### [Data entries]
-- Opening Marker --
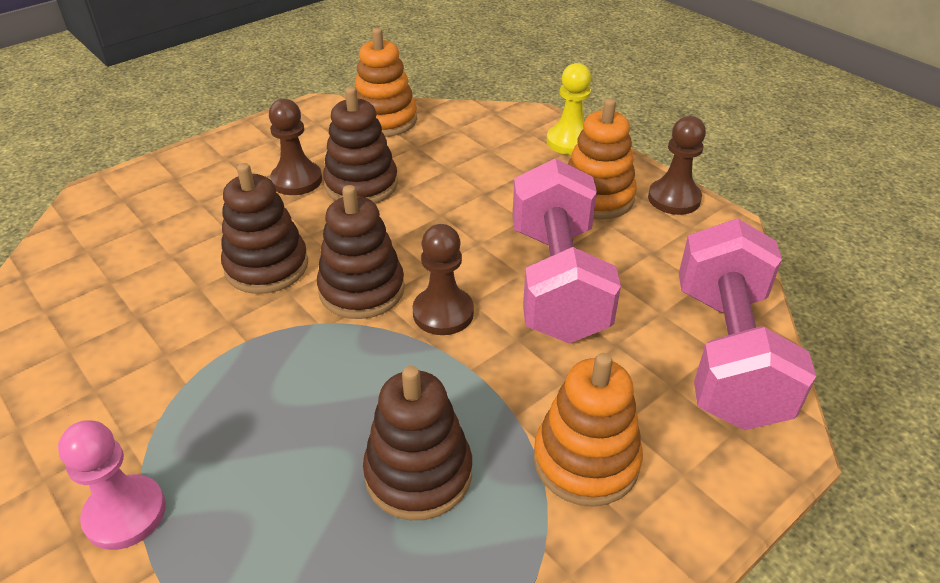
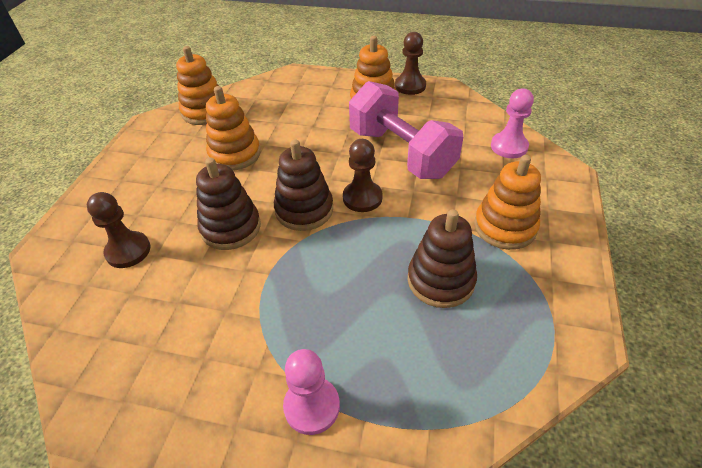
camera: 35 degrees left, 5 degrees up
(297, 180) = (189, 170): brown pawn -> brown pawn (128, 251)
(361, 185) = (235, 154): brown stacking toy -> orange stacking toy
(569, 141) = (327, 79): yellow pawn -> none
(726, 354) = (509, 146): pink dumbbell -> pink pawn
-- Closing Marker --
Repeat only the stretch of lines starting at the one containing "(569, 141) = (327, 79): yellow pawn -> none" and running to the final line of the entries above.

### [FINISHED TASK]
(569, 141) = (327, 79): yellow pawn -> none
(726, 354) = (509, 146): pink dumbbell -> pink pawn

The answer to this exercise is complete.